WORK TASK: Would you repeat every entry below word for word but drop the images?
# # # # # # #
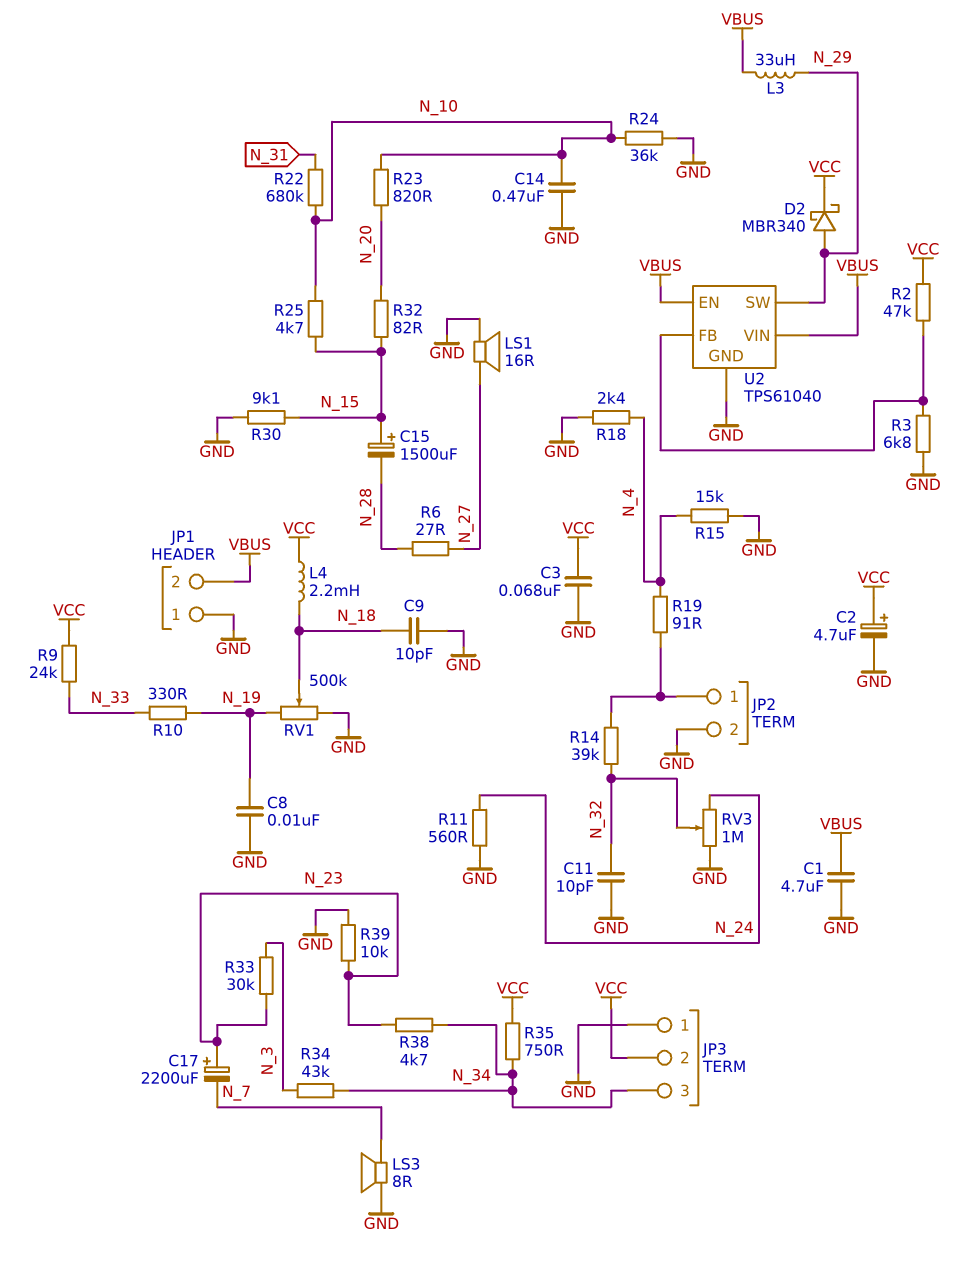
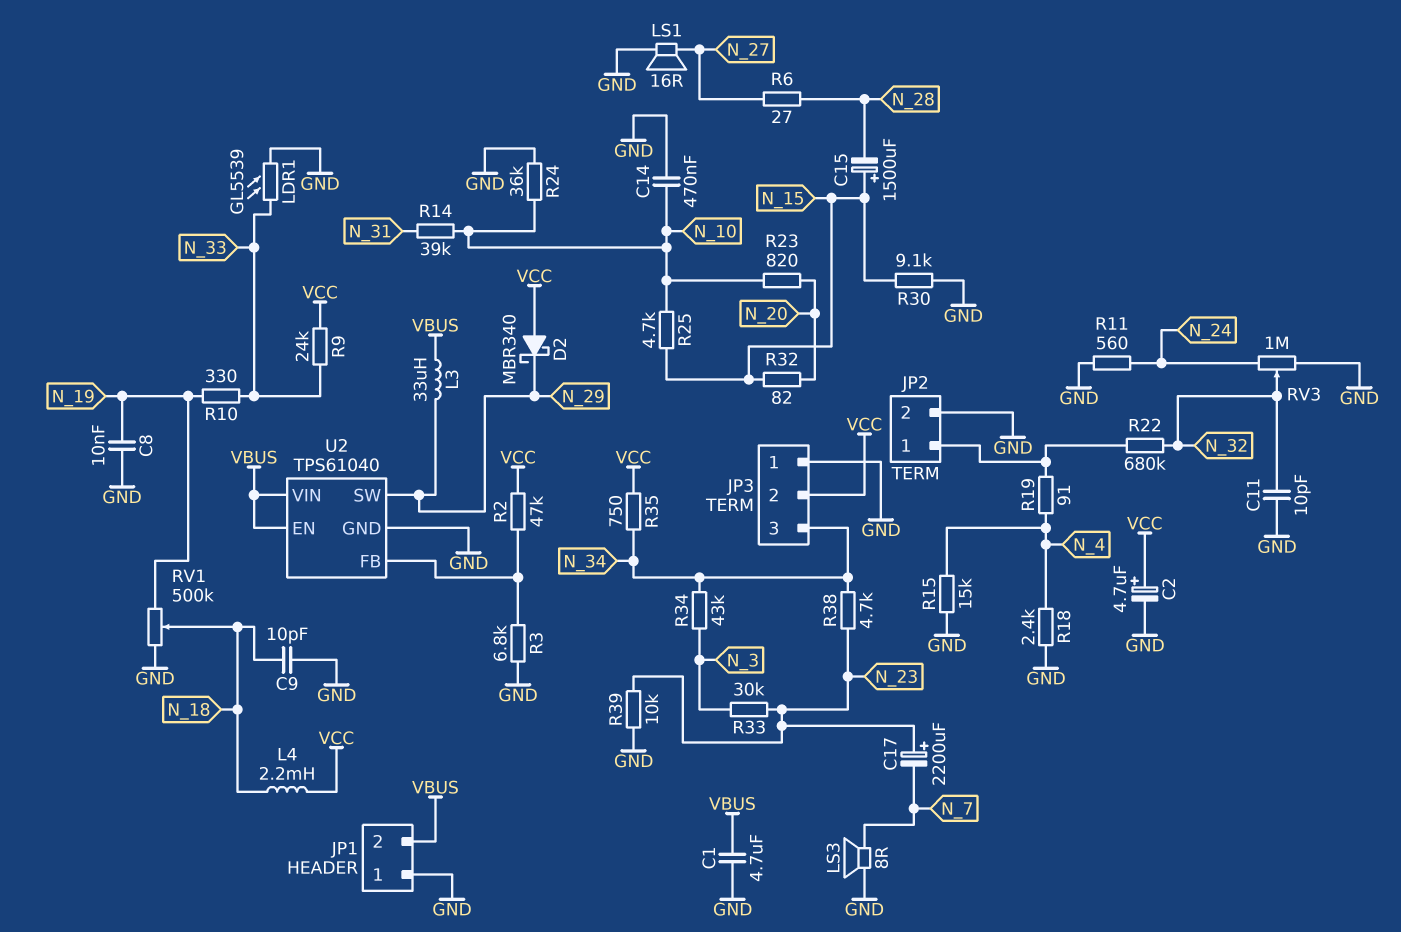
C3: 68nF (GND, VCC) -> none
D2: schottky MBR340 (A N_29, K VCC) -> schottky MBR340 (A VCC, K N_29)
LDR1: none -> GL5539 (GND, N_33)
R14: 39k (JP2/1, N_32) -> 39k (N_10, N_31)
R22: 680k (N_10, N_31) -> 680k (JP2/1, N_32)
# # # # # # #
PROBLEM SOLUTION:
C3: 68nF (GND, VCC) -> none
D2: schottky MBR340 (A N_29, K VCC) -> schottky MBR340 (A VCC, K N_29)
LDR1: none -> GL5539 (GND, N_33)
R14: 39k (JP2/1, N_32) -> 39k (N_10, N_31)
R22: 680k (N_10, N_31) -> 680k (JP2/1, N_32)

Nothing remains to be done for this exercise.